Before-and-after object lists
#####
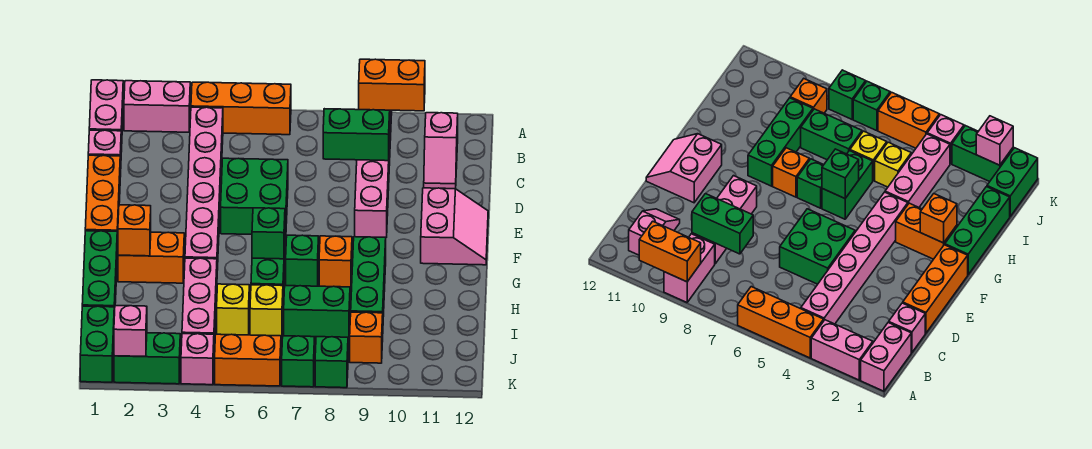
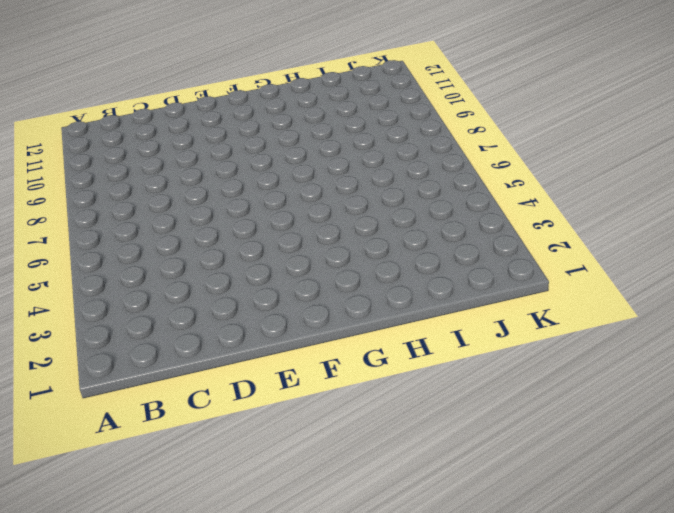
none -> pink brick A1:B1 level 1
none -> pink brick A2:A3 level 1
none -> orange brick A4:A6 level 1
none -> pink brick A9:B9 level 1

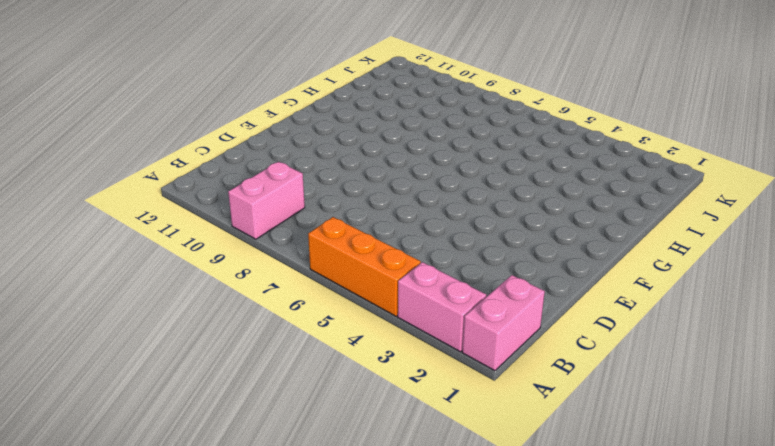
none -> pink brick B4:G4 level 1
none -> pink slope B11:C11 level 1 top B
none -> pink brick C1 level 1
none -> pink brick C9:E9 level 1

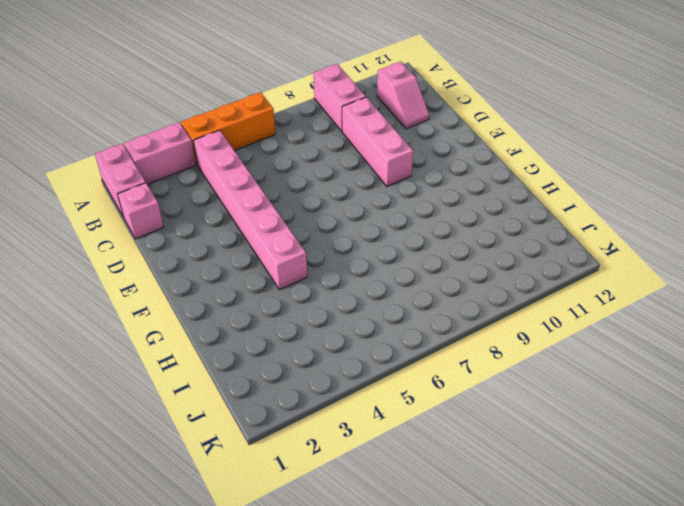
none -> orange brick D1:F1 level 1
none -> green brick D5:E6 level 1
none -> pink slope E11:F12 level 1 top 11
none -> green brick G1:I1 level 1

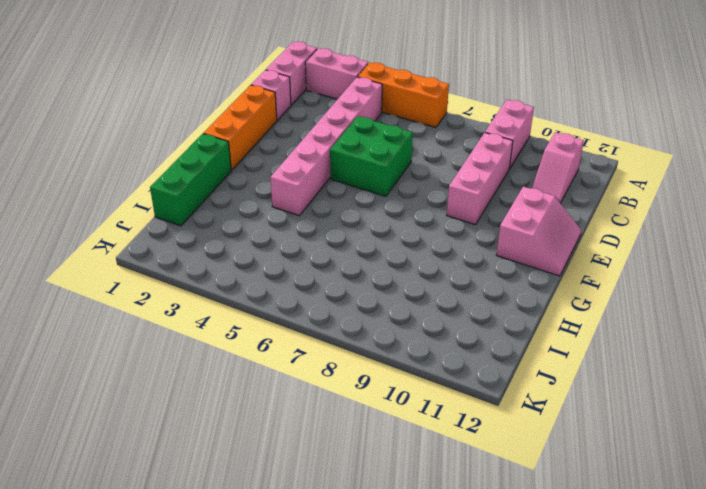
none -> orange brick G2:G3 level 1
none -> green brick G6:H6 level 1
none -> green brick G7 level 1
none -> orange brick G8 level 1

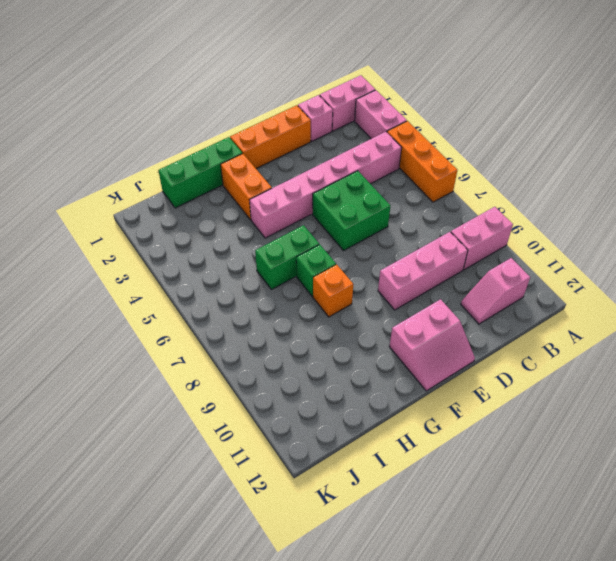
none -> green brick G9:I9 level 1
none -> pink brick H4:J4 level 1
none -> yellow brick I5 level 1
none -> yellow brick I6 level 1

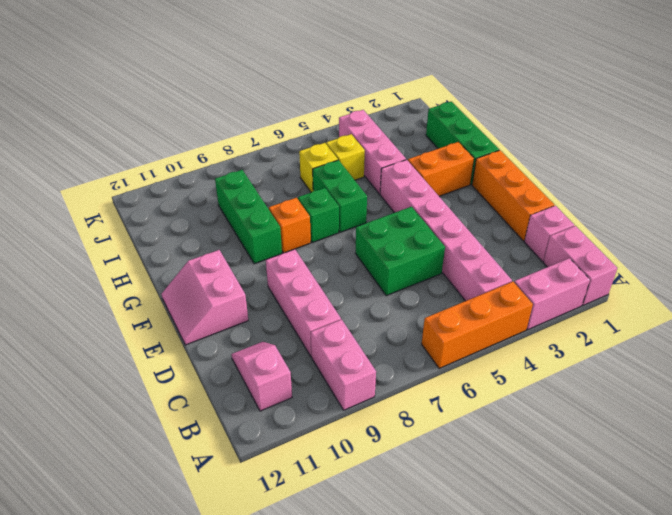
none -> green brick I7:I8 level 1
none -> green brick J1:K1 level 1
none -> orange brick J9 level 1
none -> green brick K2:K3 level 1

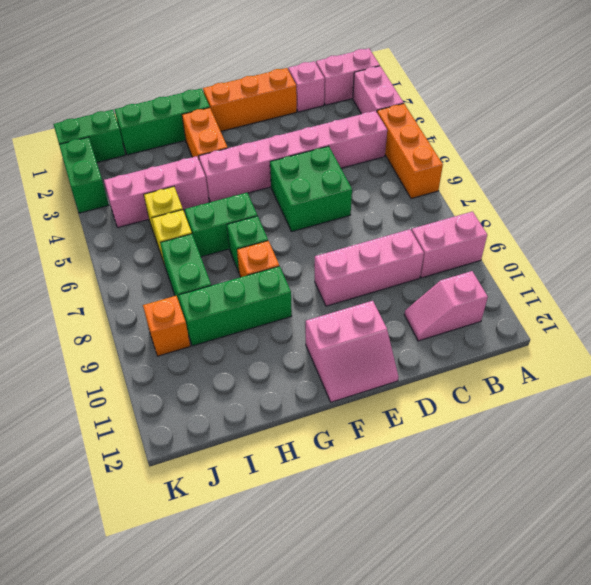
none -> pink brick K4 level 1
none -> orange brick K5:K6 level 1
none -> green brick K7 level 1
none -> green brick K8 level 1

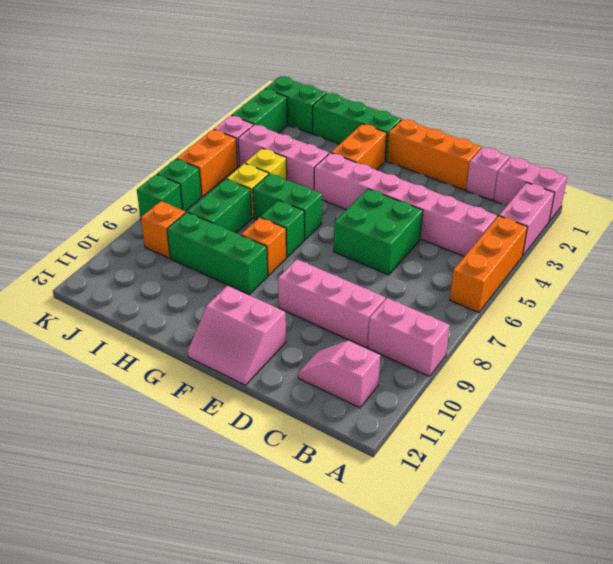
none -> orange brick A9:A10 level 2
none -> green brick C8:C9 level 2
none -> orange brick G2 level 2
none -> green brick G6 level 2

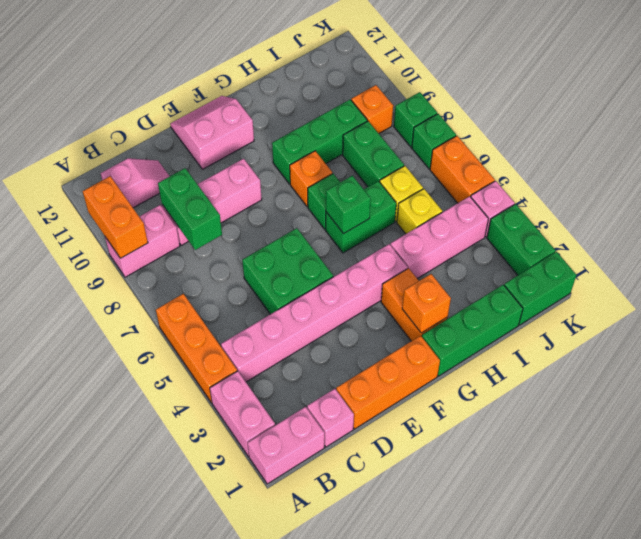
none -> pink brick K2 level 2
#####
Prompt: Apart from the pictures, repeat the data above exactly.

Exercise response:
none -> pink brick A1:B1 level 1
none -> pink brick A2:A3 level 1
none -> orange brick A4:A6 level 1
none -> pink brick A9:B9 level 1

none -> pink brick B4:G4 level 1
none -> pink slope B11:C11 level 1 top B
none -> pink brick C1 level 1
none -> pink brick C9:E9 level 1

none -> orange brick D1:F1 level 1
none -> green brick D5:E6 level 1
none -> pink slope E11:F12 level 1 top 11
none -> green brick G1:I1 level 1

none -> orange brick G2:G3 level 1
none -> green brick G6:H6 level 1
none -> green brick G7 level 1
none -> orange brick G8 level 1

none -> green brick G9:I9 level 1
none -> pink brick H4:J4 level 1
none -> yellow brick I5 level 1
none -> yellow brick I6 level 1

none -> green brick I7:I8 level 1
none -> green brick J1:K1 level 1
none -> orange brick J9 level 1
none -> green brick K2:K3 level 1

none -> pink brick K4 level 1
none -> orange brick K5:K6 level 1
none -> green brick K7 level 1
none -> green brick K8 level 1

none -> orange brick A9:A10 level 2
none -> green brick C8:C9 level 2
none -> orange brick G2 level 2
none -> green brick G6 level 2

none -> pink brick K2 level 2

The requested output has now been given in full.